Here are the records. Write out exactly the lines between the one holding "grey egg: 8 -> 9" and the one holding "grey phone: 2 -> 1", inclusive.
DATA IN THIS EXERCISE below:
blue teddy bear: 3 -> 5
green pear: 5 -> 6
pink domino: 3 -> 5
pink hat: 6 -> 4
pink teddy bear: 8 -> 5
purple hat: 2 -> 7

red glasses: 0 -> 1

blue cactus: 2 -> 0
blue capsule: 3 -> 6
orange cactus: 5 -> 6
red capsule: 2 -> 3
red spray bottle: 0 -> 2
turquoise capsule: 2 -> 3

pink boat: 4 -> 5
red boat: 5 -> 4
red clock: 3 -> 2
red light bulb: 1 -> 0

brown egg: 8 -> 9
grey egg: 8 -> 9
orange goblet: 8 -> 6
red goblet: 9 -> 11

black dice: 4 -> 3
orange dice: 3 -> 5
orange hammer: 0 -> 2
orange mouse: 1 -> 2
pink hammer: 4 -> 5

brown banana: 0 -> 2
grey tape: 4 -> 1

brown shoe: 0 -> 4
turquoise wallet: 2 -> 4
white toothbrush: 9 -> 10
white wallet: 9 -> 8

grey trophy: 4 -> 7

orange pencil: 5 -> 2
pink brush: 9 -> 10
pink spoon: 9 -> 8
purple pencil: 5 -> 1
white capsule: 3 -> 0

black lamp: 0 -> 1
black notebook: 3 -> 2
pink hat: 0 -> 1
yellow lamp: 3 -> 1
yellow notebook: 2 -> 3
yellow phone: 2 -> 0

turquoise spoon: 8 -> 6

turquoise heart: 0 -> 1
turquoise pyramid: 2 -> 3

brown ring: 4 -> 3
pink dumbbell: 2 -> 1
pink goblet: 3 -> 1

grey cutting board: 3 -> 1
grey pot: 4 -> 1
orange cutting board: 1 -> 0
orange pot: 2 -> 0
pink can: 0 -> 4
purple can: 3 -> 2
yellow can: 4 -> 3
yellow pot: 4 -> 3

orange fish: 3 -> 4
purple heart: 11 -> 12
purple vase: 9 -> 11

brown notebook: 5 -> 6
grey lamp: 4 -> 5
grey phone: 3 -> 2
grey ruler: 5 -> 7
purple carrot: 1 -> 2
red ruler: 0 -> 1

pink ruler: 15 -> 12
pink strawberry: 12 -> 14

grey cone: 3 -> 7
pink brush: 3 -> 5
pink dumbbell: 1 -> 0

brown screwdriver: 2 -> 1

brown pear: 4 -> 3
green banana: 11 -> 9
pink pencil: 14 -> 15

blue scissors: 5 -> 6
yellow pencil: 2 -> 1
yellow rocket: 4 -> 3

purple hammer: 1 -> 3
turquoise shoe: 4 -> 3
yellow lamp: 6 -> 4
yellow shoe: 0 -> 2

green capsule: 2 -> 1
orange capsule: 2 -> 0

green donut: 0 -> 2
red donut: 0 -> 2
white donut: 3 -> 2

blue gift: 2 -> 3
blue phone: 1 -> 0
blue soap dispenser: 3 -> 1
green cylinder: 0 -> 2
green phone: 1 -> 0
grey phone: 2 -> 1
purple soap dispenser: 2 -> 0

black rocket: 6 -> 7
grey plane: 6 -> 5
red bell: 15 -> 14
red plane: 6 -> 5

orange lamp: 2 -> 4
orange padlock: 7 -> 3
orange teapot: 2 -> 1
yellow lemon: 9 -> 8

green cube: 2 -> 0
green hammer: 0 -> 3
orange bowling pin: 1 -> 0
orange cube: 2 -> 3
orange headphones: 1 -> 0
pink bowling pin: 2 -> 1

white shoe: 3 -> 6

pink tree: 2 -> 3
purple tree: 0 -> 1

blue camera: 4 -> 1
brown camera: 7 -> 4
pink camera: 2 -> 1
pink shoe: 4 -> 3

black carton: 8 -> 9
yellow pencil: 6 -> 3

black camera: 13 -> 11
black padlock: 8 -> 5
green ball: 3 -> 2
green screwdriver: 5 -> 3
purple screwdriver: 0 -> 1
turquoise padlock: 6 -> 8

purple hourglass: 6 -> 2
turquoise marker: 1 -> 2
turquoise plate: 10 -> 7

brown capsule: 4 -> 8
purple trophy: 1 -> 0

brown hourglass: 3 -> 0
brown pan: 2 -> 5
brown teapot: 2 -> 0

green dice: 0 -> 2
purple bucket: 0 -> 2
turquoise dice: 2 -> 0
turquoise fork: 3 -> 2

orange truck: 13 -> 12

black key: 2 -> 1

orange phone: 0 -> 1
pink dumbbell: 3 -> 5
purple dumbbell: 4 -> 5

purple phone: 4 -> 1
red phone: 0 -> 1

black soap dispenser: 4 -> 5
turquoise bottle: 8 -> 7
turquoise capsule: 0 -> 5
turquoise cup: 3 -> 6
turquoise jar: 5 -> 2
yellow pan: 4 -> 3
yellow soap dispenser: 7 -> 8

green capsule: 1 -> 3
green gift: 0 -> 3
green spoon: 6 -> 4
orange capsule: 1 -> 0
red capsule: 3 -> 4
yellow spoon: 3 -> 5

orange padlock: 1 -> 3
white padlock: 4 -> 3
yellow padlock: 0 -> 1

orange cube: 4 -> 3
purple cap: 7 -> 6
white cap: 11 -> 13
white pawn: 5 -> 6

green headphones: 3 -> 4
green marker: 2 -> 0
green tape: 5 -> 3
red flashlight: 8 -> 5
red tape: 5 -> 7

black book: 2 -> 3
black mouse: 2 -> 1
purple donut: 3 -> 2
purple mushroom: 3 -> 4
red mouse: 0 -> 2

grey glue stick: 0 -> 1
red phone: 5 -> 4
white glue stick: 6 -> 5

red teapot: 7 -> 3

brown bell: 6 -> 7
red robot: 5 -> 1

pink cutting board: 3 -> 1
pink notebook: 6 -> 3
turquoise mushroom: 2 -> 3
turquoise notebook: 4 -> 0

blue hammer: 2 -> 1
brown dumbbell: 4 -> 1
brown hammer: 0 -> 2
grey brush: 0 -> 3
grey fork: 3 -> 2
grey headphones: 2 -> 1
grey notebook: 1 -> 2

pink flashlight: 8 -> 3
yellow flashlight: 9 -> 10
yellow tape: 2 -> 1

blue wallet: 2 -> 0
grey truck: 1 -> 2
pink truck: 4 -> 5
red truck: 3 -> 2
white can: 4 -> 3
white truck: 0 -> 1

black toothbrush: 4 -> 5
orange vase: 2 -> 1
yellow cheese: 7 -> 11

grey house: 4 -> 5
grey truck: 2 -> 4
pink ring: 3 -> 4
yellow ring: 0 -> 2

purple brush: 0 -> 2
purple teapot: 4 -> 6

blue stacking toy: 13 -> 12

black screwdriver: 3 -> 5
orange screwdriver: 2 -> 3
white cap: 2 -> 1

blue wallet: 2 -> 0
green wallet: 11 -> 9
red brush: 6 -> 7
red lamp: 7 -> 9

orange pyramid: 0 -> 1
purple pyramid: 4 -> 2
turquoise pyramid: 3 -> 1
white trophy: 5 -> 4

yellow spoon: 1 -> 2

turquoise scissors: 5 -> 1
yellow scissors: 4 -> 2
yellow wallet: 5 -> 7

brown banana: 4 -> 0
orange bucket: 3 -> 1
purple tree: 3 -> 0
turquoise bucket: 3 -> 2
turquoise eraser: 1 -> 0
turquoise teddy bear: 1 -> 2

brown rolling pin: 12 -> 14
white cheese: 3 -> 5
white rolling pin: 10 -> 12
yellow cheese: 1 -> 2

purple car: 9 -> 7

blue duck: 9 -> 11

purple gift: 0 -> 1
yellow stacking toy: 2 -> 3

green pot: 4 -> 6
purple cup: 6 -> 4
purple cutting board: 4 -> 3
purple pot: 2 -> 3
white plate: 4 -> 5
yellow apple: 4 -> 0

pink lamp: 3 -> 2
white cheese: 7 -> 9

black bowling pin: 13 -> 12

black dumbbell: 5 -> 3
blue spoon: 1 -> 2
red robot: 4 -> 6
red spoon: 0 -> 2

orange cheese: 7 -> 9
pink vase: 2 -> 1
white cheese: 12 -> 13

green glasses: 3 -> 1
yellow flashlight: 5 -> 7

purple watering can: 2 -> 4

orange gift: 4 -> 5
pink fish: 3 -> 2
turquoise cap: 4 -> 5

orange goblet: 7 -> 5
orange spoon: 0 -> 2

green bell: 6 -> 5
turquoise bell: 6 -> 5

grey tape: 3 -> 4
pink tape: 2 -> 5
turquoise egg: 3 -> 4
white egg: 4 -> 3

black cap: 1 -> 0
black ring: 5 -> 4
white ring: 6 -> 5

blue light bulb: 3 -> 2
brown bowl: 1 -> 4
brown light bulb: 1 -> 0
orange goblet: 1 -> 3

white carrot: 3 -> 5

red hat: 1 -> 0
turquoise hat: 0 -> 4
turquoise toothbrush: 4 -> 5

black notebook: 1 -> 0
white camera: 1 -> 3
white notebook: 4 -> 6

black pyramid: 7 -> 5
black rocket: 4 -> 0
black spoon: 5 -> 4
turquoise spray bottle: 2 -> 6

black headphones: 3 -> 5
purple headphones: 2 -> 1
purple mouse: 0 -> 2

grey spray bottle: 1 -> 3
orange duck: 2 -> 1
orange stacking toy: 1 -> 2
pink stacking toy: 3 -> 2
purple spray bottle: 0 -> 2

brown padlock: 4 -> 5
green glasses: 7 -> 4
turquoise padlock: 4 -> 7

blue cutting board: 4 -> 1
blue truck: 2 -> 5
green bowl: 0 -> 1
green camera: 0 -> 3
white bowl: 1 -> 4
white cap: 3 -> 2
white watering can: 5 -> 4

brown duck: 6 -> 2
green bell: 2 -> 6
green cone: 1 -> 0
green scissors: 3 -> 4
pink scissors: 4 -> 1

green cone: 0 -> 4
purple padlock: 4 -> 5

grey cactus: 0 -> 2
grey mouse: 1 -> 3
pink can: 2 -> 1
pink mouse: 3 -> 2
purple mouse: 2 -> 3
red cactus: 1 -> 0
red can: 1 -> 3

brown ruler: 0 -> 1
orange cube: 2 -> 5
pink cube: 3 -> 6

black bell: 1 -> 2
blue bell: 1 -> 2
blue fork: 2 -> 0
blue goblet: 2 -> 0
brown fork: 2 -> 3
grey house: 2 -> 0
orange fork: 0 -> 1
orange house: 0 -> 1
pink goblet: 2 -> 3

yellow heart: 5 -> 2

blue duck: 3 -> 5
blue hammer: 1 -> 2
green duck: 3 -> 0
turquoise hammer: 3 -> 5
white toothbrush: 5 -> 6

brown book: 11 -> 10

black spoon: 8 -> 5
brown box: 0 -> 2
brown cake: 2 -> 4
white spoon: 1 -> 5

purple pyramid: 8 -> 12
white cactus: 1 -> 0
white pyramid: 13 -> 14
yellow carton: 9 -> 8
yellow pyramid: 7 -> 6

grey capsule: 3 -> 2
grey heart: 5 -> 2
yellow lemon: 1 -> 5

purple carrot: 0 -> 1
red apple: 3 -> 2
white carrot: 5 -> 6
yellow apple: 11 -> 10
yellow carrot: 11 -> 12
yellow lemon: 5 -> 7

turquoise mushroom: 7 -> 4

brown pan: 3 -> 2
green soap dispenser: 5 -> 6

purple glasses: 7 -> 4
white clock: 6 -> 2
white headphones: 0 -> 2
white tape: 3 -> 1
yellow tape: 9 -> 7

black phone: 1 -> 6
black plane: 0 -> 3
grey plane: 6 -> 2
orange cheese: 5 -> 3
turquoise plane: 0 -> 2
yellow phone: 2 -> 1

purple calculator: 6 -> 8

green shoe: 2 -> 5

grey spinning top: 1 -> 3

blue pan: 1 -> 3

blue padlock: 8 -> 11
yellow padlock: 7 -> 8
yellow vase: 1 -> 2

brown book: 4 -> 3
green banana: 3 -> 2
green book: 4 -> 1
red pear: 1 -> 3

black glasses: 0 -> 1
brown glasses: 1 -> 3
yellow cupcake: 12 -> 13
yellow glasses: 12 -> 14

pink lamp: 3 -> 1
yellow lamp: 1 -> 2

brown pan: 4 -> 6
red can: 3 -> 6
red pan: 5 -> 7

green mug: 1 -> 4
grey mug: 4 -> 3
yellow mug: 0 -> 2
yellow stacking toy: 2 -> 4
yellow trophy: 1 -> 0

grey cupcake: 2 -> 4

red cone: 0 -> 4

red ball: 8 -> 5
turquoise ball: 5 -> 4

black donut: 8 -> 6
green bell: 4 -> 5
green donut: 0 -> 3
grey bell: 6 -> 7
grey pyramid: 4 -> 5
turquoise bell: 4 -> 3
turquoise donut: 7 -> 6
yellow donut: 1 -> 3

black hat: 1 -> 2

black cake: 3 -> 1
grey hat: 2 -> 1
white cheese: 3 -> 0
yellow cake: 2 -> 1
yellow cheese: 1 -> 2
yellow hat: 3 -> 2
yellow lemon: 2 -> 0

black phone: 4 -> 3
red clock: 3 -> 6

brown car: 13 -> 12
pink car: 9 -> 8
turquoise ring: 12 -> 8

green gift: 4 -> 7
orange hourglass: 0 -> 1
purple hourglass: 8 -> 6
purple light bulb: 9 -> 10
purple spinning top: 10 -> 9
End of DATA IN THIS EXERCISE.
## SOLUTION TO THE EXERCISE
grey egg: 8 -> 9
orange goblet: 8 -> 6
red goblet: 9 -> 11

black dice: 4 -> 3
orange dice: 3 -> 5
orange hammer: 0 -> 2
orange mouse: 1 -> 2
pink hammer: 4 -> 5

brown banana: 0 -> 2
grey tape: 4 -> 1

brown shoe: 0 -> 4
turquoise wallet: 2 -> 4
white toothbrush: 9 -> 10
white wallet: 9 -> 8

grey trophy: 4 -> 7

orange pencil: 5 -> 2
pink brush: 9 -> 10
pink spoon: 9 -> 8
purple pencil: 5 -> 1
white capsule: 3 -> 0

black lamp: 0 -> 1
black notebook: 3 -> 2
pink hat: 0 -> 1
yellow lamp: 3 -> 1
yellow notebook: 2 -> 3
yellow phone: 2 -> 0

turquoise spoon: 8 -> 6

turquoise heart: 0 -> 1
turquoise pyramid: 2 -> 3

brown ring: 4 -> 3
pink dumbbell: 2 -> 1
pink goblet: 3 -> 1

grey cutting board: 3 -> 1
grey pot: 4 -> 1
orange cutting board: 1 -> 0
orange pot: 2 -> 0
pink can: 0 -> 4
purple can: 3 -> 2
yellow can: 4 -> 3
yellow pot: 4 -> 3

orange fish: 3 -> 4
purple heart: 11 -> 12
purple vase: 9 -> 11

brown notebook: 5 -> 6
grey lamp: 4 -> 5
grey phone: 3 -> 2
grey ruler: 5 -> 7
purple carrot: 1 -> 2
red ruler: 0 -> 1

pink ruler: 15 -> 12
pink strawberry: 12 -> 14

grey cone: 3 -> 7
pink brush: 3 -> 5
pink dumbbell: 1 -> 0

brown screwdriver: 2 -> 1

brown pear: 4 -> 3
green banana: 11 -> 9
pink pencil: 14 -> 15

blue scissors: 5 -> 6
yellow pencil: 2 -> 1
yellow rocket: 4 -> 3

purple hammer: 1 -> 3
turquoise shoe: 4 -> 3
yellow lamp: 6 -> 4
yellow shoe: 0 -> 2

green capsule: 2 -> 1
orange capsule: 2 -> 0

green donut: 0 -> 2
red donut: 0 -> 2
white donut: 3 -> 2

blue gift: 2 -> 3
blue phone: 1 -> 0
blue soap dispenser: 3 -> 1
green cylinder: 0 -> 2
green phone: 1 -> 0
grey phone: 2 -> 1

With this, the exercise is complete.